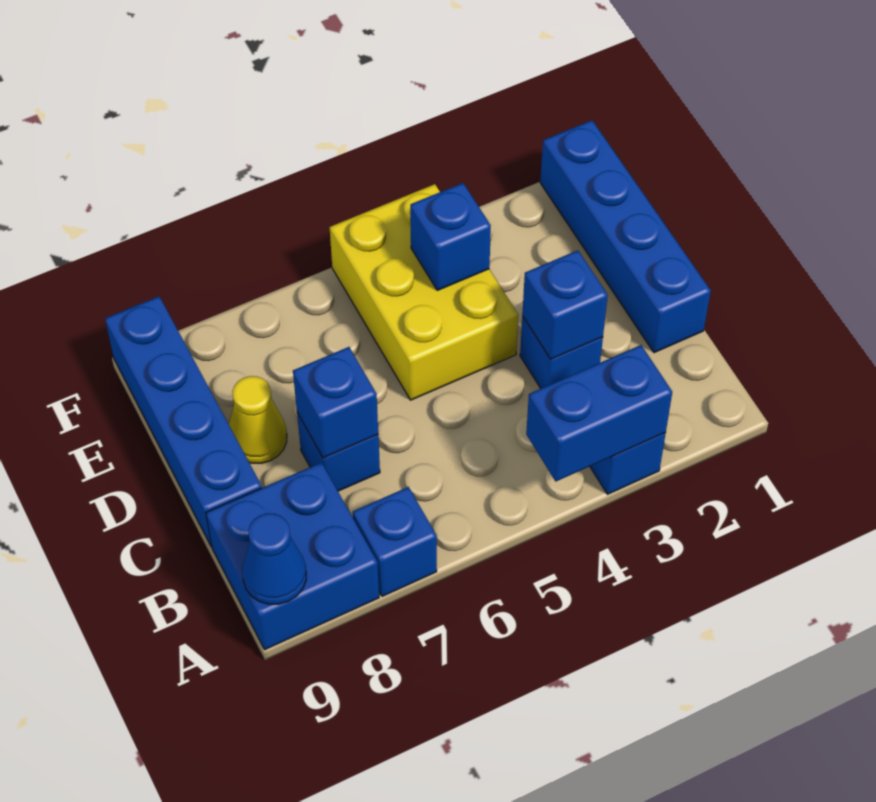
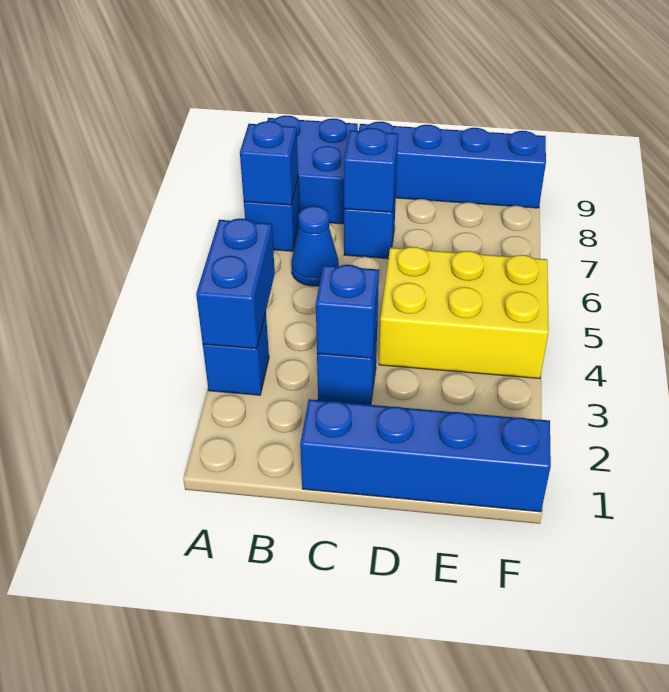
blue cone A9 level 2 -> blue cone B6 level 1
yellow cone D8 level 1 -> none
blue brick E4 level 2 -> blue brick A7 level 2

• Your assignment:
Lines are to be repeated exactly from the one that contains "yellow cone D8 level 1 -> none" through the last line of the listing, with both ends kept and no others added.

• Exercise result:
yellow cone D8 level 1 -> none
blue brick E4 level 2 -> blue brick A7 level 2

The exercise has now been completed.